*** Opening of DATA TO PROCESS ***

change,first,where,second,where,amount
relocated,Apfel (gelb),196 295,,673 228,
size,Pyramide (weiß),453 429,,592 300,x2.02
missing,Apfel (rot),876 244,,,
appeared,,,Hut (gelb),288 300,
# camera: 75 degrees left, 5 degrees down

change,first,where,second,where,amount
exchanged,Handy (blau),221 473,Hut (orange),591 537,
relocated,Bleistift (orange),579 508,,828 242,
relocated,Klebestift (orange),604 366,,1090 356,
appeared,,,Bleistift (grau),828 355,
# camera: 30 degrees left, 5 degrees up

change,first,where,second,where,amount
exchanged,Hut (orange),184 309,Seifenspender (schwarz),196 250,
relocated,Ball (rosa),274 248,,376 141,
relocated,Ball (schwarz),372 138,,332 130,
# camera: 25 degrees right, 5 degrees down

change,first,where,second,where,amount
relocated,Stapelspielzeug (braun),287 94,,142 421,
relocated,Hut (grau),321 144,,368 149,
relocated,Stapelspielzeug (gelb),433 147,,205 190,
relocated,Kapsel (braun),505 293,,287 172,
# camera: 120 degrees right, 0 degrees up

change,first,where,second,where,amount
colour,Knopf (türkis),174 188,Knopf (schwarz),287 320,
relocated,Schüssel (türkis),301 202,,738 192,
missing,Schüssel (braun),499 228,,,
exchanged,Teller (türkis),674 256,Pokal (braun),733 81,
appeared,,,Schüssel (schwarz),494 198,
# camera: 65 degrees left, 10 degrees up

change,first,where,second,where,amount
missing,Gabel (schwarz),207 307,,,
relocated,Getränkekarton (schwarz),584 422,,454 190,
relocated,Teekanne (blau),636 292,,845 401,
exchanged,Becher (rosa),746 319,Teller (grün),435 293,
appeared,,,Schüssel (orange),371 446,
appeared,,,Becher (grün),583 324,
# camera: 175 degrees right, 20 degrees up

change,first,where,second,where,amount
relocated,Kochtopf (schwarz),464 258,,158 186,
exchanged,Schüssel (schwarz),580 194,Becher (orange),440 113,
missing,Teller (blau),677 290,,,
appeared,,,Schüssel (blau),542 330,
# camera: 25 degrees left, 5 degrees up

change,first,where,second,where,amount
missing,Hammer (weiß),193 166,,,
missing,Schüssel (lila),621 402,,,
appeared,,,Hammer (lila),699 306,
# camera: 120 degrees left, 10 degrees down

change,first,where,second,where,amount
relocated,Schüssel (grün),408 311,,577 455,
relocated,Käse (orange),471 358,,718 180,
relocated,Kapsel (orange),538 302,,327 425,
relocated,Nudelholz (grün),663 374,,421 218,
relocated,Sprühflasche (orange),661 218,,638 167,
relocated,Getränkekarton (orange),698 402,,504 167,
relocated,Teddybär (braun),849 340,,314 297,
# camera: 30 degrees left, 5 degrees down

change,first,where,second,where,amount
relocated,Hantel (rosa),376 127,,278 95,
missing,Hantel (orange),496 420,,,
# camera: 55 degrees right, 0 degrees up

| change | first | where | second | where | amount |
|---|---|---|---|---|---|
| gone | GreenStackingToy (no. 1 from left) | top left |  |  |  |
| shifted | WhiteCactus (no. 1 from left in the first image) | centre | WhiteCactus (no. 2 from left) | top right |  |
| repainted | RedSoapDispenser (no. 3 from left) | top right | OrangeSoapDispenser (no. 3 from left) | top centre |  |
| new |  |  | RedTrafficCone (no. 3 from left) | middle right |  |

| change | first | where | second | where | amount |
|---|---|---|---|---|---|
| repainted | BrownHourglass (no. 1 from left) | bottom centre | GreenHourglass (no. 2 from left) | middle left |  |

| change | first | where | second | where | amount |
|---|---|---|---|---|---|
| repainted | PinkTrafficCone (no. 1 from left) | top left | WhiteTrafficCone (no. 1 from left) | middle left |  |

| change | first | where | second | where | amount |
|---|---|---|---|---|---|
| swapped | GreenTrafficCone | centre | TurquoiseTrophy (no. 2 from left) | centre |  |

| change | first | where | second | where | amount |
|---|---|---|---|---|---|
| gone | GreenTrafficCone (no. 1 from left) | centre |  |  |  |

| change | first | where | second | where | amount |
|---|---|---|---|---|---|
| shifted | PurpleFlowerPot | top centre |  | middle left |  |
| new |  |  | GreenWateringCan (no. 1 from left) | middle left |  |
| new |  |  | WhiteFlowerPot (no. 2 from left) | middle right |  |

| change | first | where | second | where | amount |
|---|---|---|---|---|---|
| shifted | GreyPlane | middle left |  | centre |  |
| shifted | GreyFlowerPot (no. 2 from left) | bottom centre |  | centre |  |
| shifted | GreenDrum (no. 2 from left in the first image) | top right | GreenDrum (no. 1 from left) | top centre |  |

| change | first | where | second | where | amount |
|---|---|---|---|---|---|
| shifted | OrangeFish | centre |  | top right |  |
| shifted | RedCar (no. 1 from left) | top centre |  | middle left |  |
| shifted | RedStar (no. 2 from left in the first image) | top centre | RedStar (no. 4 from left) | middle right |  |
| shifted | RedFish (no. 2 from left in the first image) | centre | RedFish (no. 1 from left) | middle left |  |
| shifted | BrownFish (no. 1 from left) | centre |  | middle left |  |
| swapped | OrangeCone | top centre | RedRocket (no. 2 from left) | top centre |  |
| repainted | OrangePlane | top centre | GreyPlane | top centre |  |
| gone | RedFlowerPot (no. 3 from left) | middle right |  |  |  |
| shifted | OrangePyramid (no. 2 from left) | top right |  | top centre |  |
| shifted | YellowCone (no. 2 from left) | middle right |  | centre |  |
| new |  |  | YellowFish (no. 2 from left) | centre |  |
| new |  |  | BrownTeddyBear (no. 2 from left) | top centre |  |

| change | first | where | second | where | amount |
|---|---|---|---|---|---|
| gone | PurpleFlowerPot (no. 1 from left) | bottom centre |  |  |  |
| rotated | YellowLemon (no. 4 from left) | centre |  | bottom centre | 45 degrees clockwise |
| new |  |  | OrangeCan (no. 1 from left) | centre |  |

*** Close of DATA TO PROCESS ***

AIM OF THE TASK:
Look through the entries and find each line that has the string "Apfel". Copy those lines.

SOLUTION FOR THIS TASK:
relocated,Apfel (gelb),196 295,,673 228,
missing,Apfel (rot),876 244,,,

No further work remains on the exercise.